Print the data below again in full, exactly as it stands, with no images.
= = = = = = =
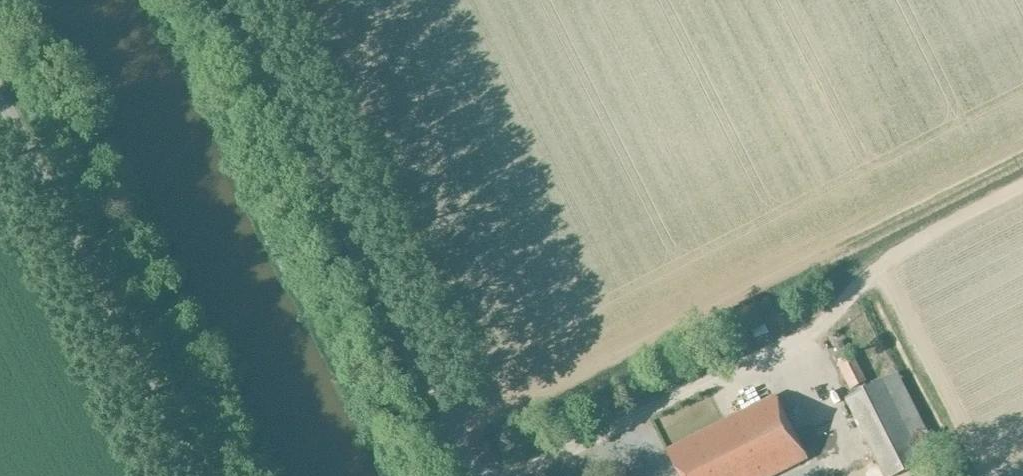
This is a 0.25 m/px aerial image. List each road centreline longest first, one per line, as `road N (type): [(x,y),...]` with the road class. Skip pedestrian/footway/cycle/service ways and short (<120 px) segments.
road 1 (unclassified): [(478,475),(236,0)]
road 2 (unclassified): [(193,475),(0,94)]

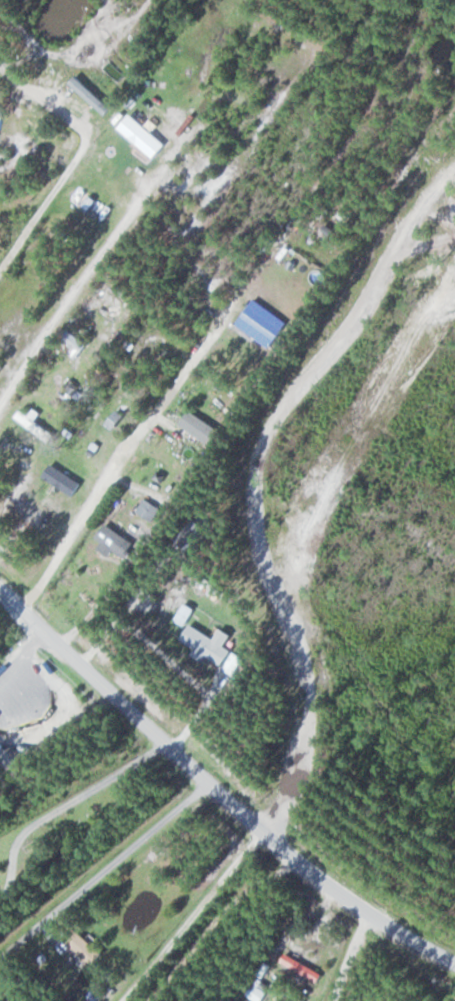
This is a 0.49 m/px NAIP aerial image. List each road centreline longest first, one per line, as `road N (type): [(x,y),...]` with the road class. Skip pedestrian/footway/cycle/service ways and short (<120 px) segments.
road 1 (residential): [(0,581),(185,752),(207,782),(366,914),(454,964)]
road 2 (residential): [(25,604),(205,335)]

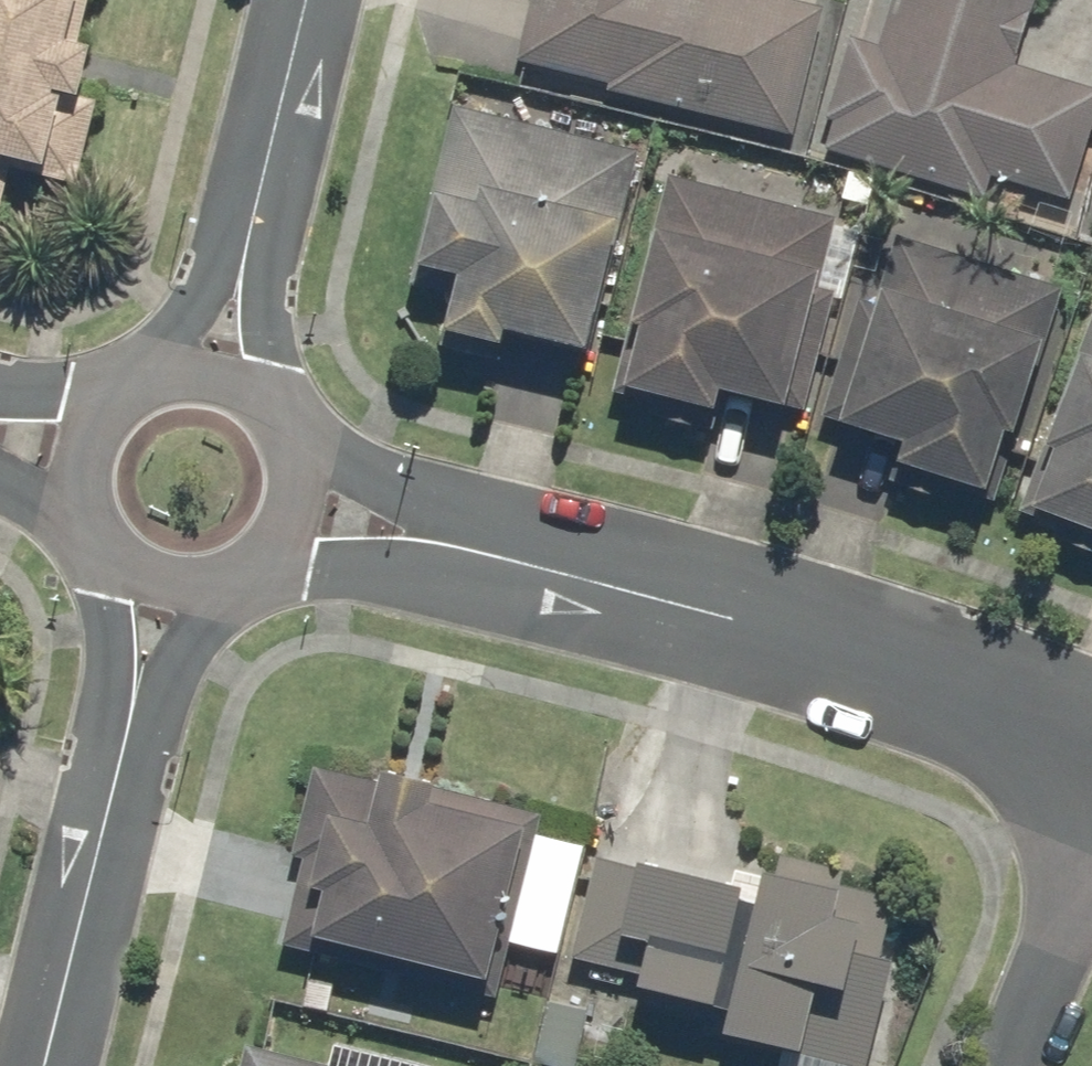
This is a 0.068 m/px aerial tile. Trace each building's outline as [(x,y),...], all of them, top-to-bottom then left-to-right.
[(2,168),(73,183),(91,98),(70,94),(79,51),(66,48),(76,0),(0,0),(0,177),(2,168)] [(781,0),(526,0),(509,67),(791,139),(823,11),(781,0)] [(869,45),(832,35),(802,154),(980,199),(985,178),(1069,199),(1091,109),(1091,85),(1008,64),(1024,0),(880,0),(869,45)] [(592,356),(649,130),(486,90),(478,122),(443,113),(400,282),(439,291),(428,336),(494,352),(498,333),(592,356)] [(833,219),(664,175),(656,173),(616,323),(627,325),(606,407),(712,434),(723,392),(783,408),(833,219)] [(1055,288),(904,242),(892,238),(875,292),(861,288),(819,424),(896,448),(883,488),(957,512),(963,493),(989,501),(1055,288)] [(1087,295),(1006,502),(1054,521),(1045,544),(1091,563),(1091,297),(1087,295)] [(366,776),(309,765),(276,945),(492,985),(521,828),(415,808),(422,771),(368,761),(366,776)] [(736,897),(593,857),(561,971),(703,1012),(736,897)] [(743,872),(736,897),(703,1012),(699,1026),(793,1052),(809,994),(832,1001),(851,934),(826,927),(835,898),(743,872)] [(593,1006),(540,996),(530,1049),(583,1059),(593,1006)] [(322,1061),(233,1043),(229,1065),(321,1065),(322,1061)]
= = = = = = =
* **Answer area**
This is a 0.25 m/px aerial image. List each road centreline longest first, one per line, as `road N (type): [(x,y),...]` with the road class. Skip pedestrian/footway/cycle/service ways and short (<120 px) segments.
road 1 (unclassified): [(478,475),(236,0)]
road 2 (unclassified): [(193,475),(0,94)]

This is a 0.49 m/px NAIP aerial image. List each road centreline longest first, one per line, as `road N (type): [(x,y),...]` with the road class. Skip pedestrian/footway/cycle/service ways and short (<120 px) segments.
road 1 (residential): [(0,581),(185,752),(207,782),(366,914),(454,964)]
road 2 (residential): [(25,604),(205,335)]

This is a 0.068 m/px aerial tile. Trace each building's outline as [(x,y),...], all of them, top-to-bottom then left-to-right.
[(2,168),(73,183),(91,98),(70,94),(79,51),(66,48),(76,0),(0,0),(0,177),(2,168)] [(781,0),(526,0),(509,67),(791,139),(823,11),(781,0)] [(869,45),(832,35),(802,154),(980,199),(985,178),(1069,199),(1091,109),(1091,85),(1008,64),(1024,0),(880,0),(869,45)] [(592,356),(649,130),(486,90),(478,122),(443,113),(400,282),(439,291),(428,336),(494,352),(498,333),(592,356)] [(833,219),(664,175),(656,173),(616,323),(627,325),(606,407),(712,434),(723,392),(783,408),(833,219)] [(1055,288),(904,242),(892,238),(875,292),(861,288),(819,424),(896,448),(883,488),(957,512),(963,493),(989,501),(1055,288)] [(1087,295),(1006,502),(1054,521),(1045,544),(1091,563),(1091,297),(1087,295)] [(366,776),(309,765),(276,945),(492,985),(521,828),(415,808),(422,771),(368,761),(366,776)] [(736,897),(593,857),(561,971),(703,1012),(736,897)] [(743,872),(736,897),(703,1012),(699,1026),(793,1052),(809,994),(832,1001),(851,934),(826,927),(835,898),(743,872)] [(593,1006),(540,996),(530,1049),(583,1059),(593,1006)] [(322,1061),(233,1043),(229,1065),(321,1065),(322,1061)]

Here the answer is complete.